## Your objective
Count the lines below in which "none" appears, then give that number by itself.
▬▬▬▬▬▬
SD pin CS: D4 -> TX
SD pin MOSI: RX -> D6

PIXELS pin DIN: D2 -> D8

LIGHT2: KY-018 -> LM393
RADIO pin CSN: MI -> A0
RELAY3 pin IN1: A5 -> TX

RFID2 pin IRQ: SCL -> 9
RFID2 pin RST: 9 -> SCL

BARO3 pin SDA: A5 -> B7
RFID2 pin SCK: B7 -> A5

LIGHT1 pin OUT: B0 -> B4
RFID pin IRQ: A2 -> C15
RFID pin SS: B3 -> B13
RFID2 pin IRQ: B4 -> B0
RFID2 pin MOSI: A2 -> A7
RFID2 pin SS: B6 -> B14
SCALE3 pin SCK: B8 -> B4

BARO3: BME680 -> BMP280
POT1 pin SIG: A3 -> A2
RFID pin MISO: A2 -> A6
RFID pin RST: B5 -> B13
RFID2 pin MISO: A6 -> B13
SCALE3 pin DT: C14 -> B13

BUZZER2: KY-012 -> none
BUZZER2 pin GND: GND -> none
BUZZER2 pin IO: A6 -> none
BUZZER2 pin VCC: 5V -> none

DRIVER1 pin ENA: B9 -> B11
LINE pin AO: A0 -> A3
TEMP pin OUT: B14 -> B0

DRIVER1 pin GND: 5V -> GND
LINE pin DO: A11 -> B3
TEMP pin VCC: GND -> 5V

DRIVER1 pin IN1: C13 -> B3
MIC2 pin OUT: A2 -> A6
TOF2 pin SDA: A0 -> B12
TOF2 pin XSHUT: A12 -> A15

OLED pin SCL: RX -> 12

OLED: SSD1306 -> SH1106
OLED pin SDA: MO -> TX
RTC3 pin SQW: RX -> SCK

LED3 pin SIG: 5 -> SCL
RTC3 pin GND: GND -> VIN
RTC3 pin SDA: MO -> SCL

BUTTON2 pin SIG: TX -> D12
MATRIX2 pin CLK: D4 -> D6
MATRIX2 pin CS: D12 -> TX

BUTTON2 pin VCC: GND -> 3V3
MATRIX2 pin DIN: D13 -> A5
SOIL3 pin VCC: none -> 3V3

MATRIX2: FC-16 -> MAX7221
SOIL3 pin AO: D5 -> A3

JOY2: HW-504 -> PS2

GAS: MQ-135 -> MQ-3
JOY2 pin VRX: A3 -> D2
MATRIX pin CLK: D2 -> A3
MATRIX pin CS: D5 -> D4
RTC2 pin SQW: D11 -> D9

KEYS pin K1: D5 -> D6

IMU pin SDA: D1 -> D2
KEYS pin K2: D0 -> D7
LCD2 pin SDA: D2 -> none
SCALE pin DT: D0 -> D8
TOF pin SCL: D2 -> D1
▬▬▬▬▬▬
## Exercise answer
6